WORK TO BE COMPLETED: Within the data, how many lines hold the word "DGND"? Answer with nothing but the number.

RECORD SET:
##############################

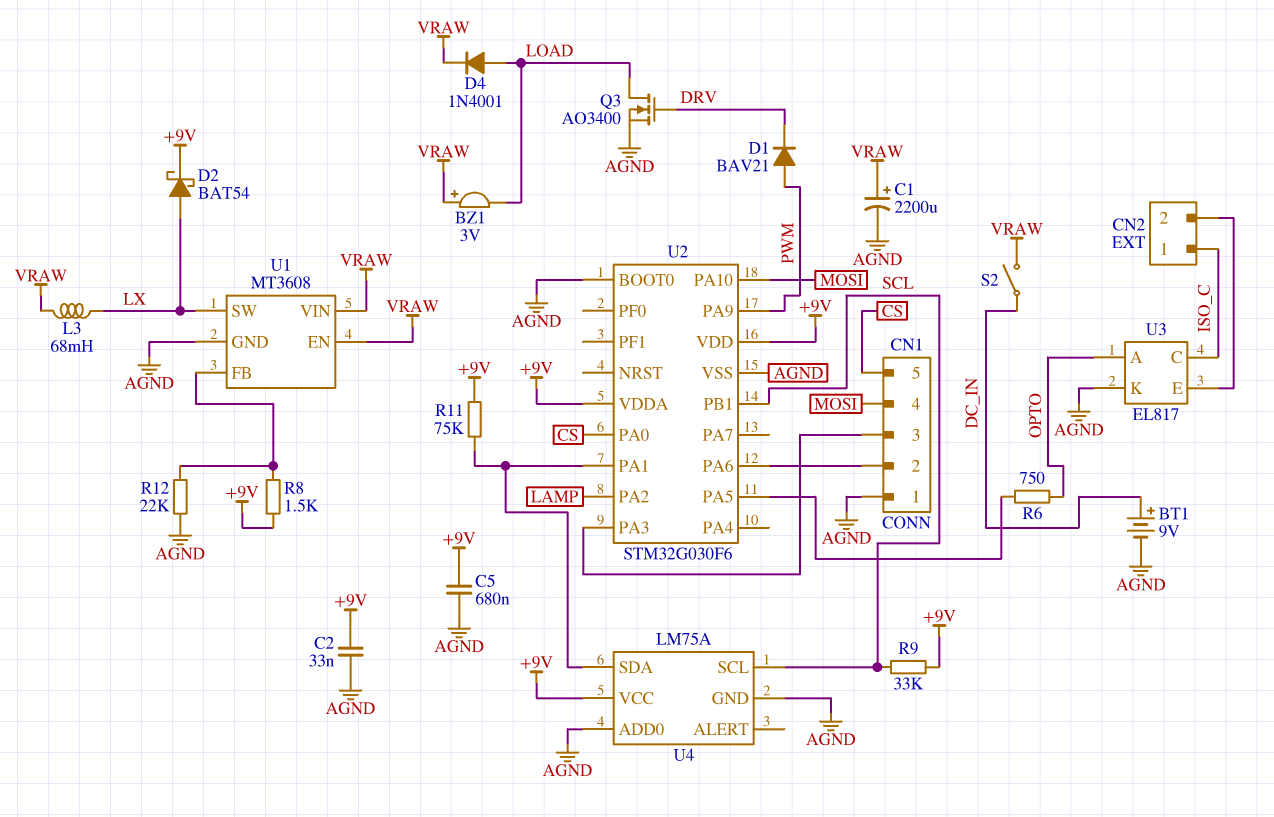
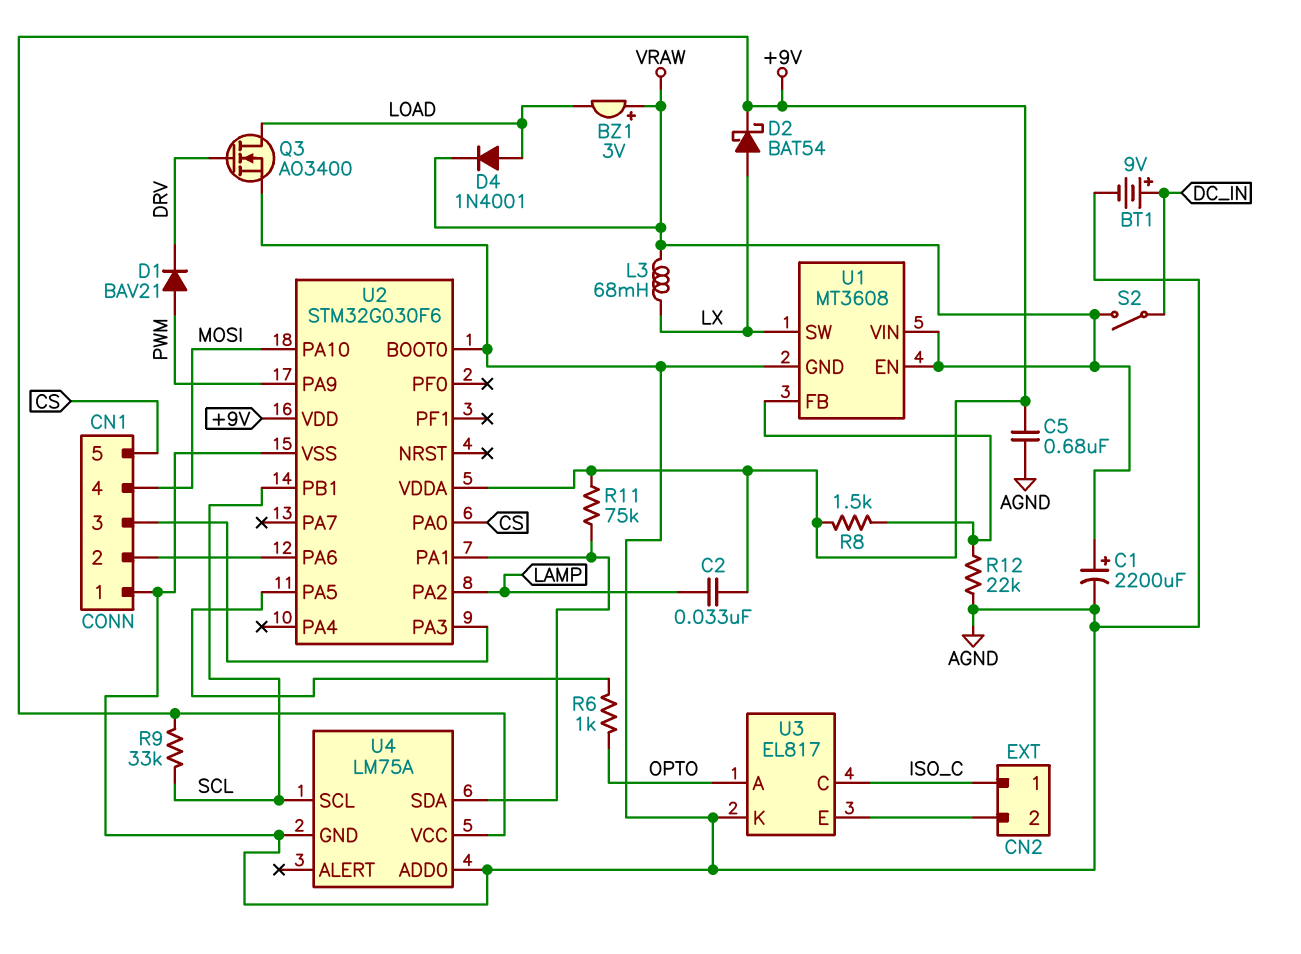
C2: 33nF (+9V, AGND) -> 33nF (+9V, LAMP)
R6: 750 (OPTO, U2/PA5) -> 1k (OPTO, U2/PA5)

##############################

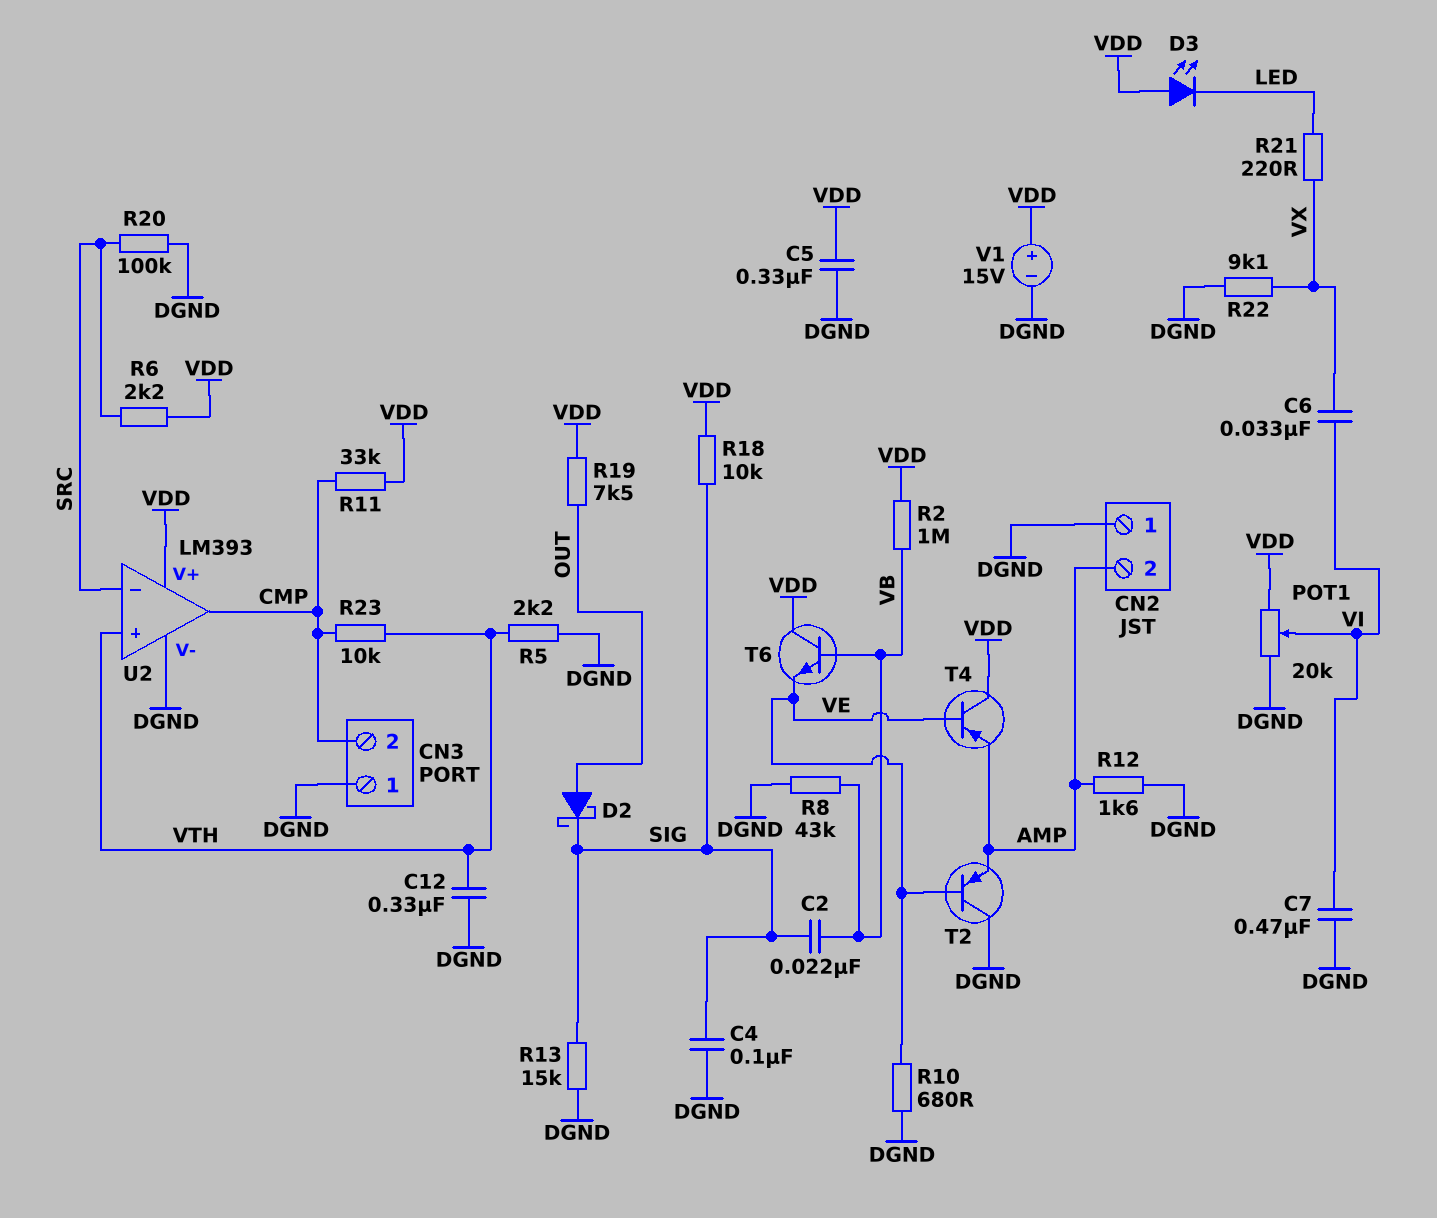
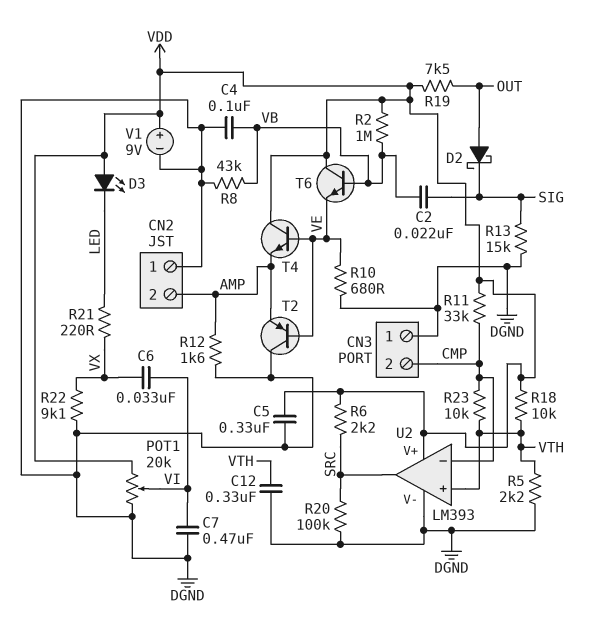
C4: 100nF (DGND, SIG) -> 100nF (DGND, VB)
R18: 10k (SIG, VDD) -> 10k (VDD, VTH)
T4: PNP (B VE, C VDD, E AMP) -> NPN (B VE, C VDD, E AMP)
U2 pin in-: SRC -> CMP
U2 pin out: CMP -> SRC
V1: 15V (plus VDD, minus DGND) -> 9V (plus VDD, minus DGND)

##############################

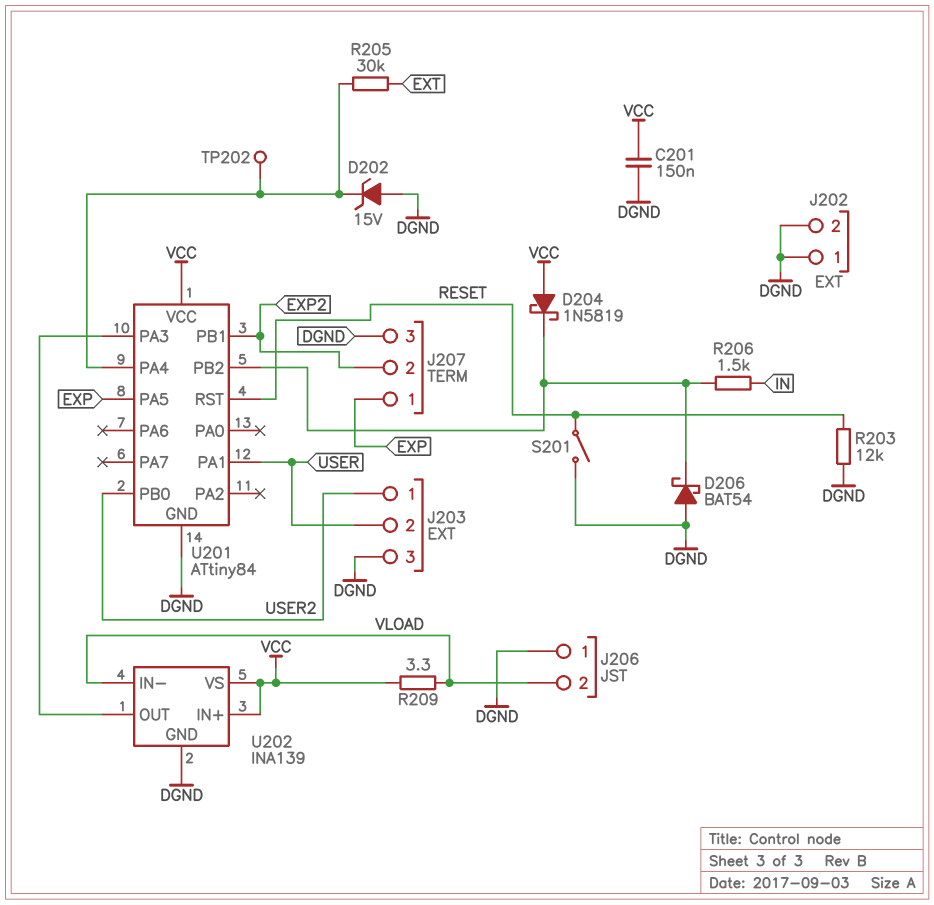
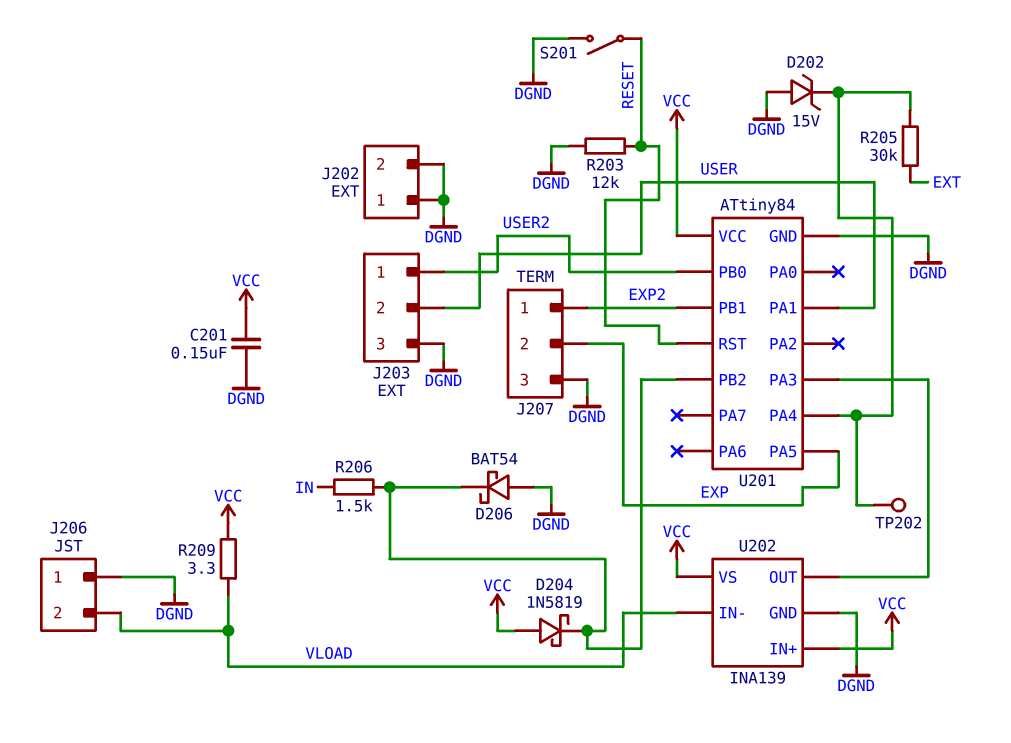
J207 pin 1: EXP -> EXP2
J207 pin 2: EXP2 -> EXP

##############################

EXERCISE SOLUTION: 2